• PROBLEM REQUIREMENTS:
There is one span to output from the data below: the lines starting at the line with "moved: bright orange fish" and ending at the line with "turned: aqua eyeglasses". Output it exactly, ends included, nothing more.

• INPUT DATA:
- Opening Delimiter -

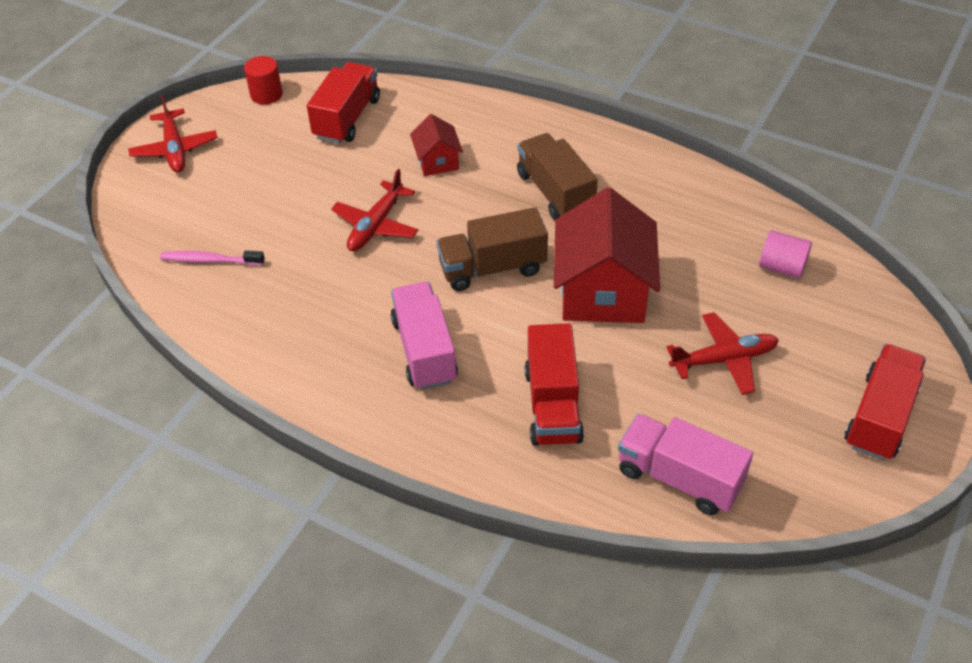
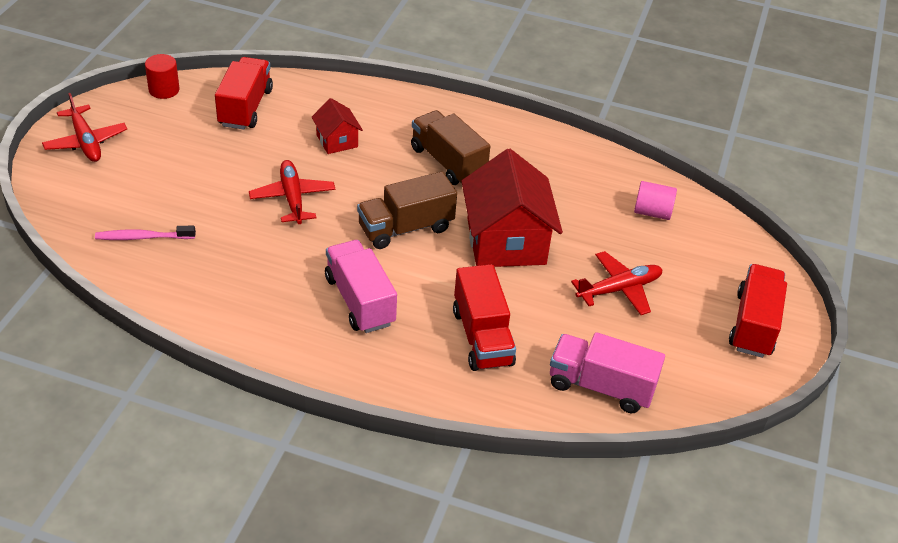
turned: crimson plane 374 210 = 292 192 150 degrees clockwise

- Closing Delimiter -
- Opening Delimiter -

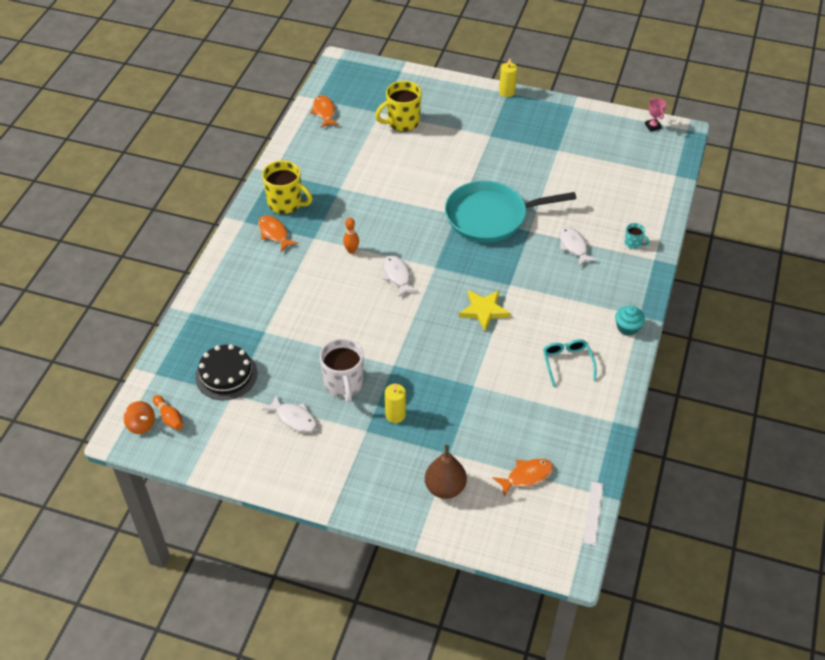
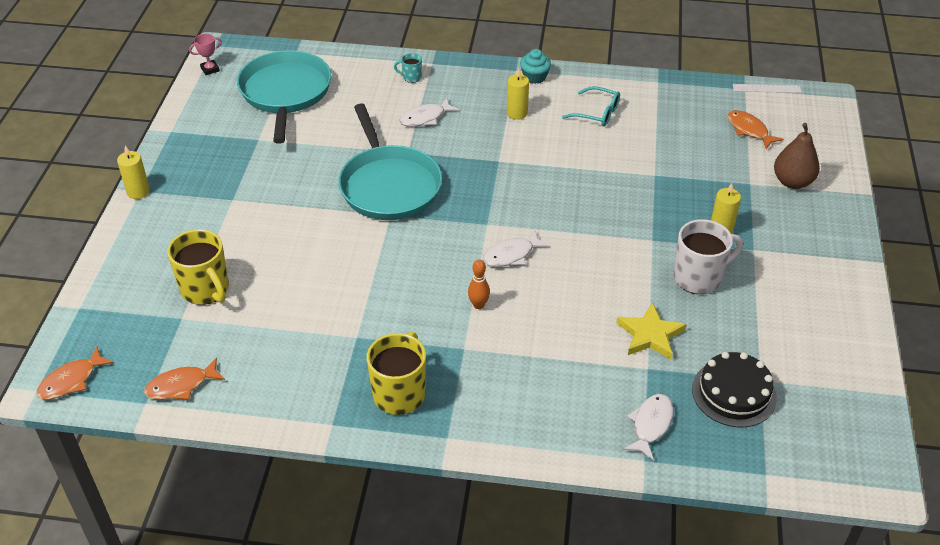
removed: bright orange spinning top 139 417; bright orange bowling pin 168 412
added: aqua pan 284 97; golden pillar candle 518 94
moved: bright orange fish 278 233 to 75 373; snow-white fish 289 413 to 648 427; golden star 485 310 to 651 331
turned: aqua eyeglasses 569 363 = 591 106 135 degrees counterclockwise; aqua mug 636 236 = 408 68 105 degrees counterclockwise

- Closing Delimiter -

• SOLUTION TO THIS TASK:
moved: bright orange fish 278 233 to 75 373; snow-white fish 289 413 to 648 427; golden star 485 310 to 651 331
turned: aqua eyeglasses 569 363 = 591 106 135 degrees counterclockwise; aqua mug 636 236 = 408 68 105 degrees counterclockwise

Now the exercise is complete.